Find the line with "gray star: (214, 55) -> (215, 55), moved" in the records below. Output exactly from there until after the line with "black star: (188, 176) -> (177, 200), moved", without pictures.

* _Input material_

========

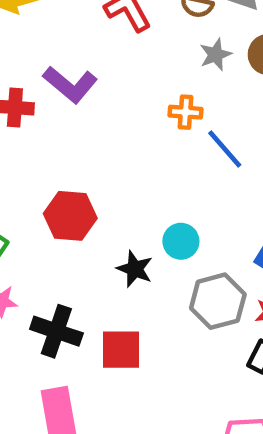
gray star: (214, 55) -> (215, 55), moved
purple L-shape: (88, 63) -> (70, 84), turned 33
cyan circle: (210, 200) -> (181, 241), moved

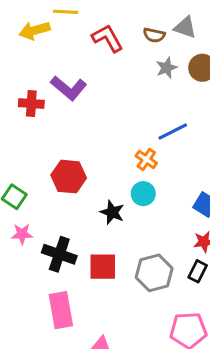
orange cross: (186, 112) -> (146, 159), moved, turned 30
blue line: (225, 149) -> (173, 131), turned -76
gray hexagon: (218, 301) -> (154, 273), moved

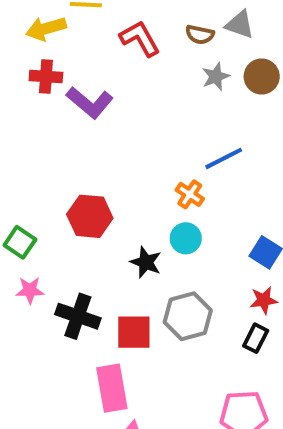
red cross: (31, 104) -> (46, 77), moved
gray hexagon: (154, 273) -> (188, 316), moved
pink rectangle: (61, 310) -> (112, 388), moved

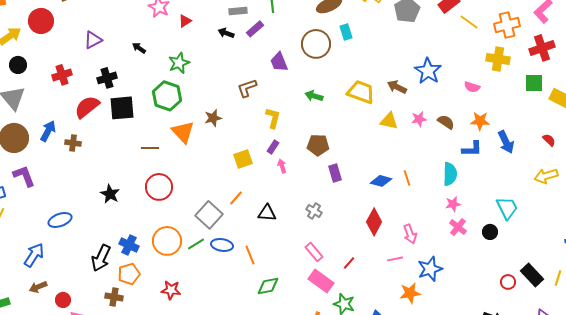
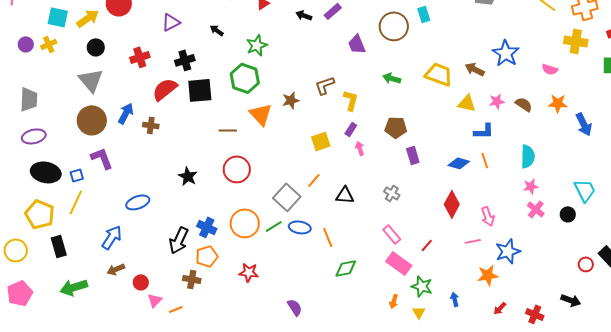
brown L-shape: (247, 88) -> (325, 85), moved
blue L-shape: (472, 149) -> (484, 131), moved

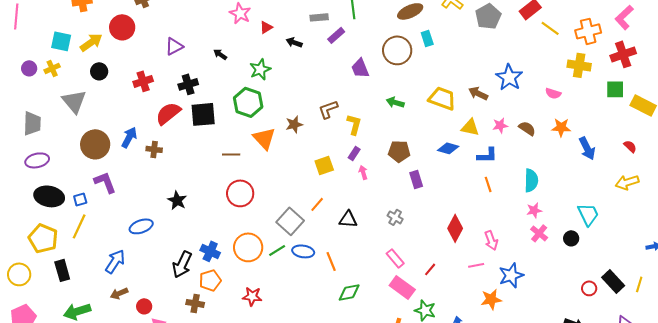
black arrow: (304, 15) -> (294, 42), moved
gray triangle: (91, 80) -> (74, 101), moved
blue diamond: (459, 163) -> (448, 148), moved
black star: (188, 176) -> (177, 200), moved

========

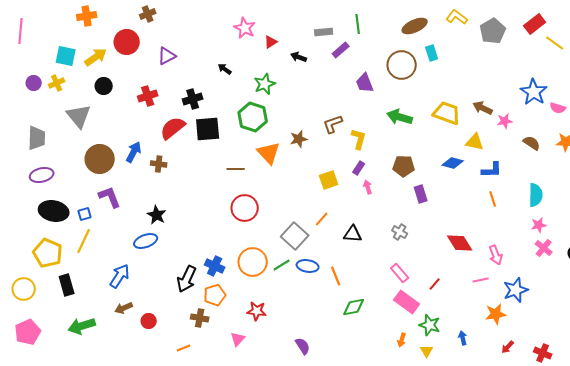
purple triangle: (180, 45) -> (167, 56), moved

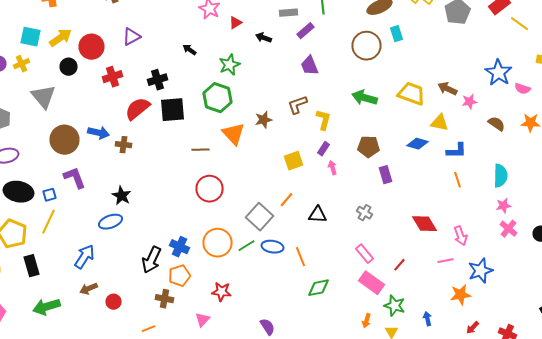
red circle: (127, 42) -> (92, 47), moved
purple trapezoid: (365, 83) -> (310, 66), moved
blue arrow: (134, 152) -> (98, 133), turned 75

========

* _Task output_
gray star: (214, 55) -> (215, 55), moved
purple L-shape: (88, 63) -> (70, 84), turned 33
cyan circle: (210, 200) -> (181, 241), moved

orange cross: (186, 112) -> (146, 159), moved, turned 30
blue line: (225, 149) -> (173, 131), turned -76
gray hexagon: (218, 301) -> (154, 273), moved

red cross: (31, 104) -> (46, 77), moved
gray hexagon: (154, 273) -> (188, 316), moved
pink rectangle: (61, 310) -> (112, 388), moved

brown L-shape: (247, 88) -> (325, 85), moved
blue L-shape: (472, 149) -> (484, 131), moved

black arrow: (304, 15) -> (294, 42), moved
gray triangle: (91, 80) -> (74, 101), moved
blue diamond: (459, 163) -> (448, 148), moved
black star: (188, 176) -> (177, 200), moved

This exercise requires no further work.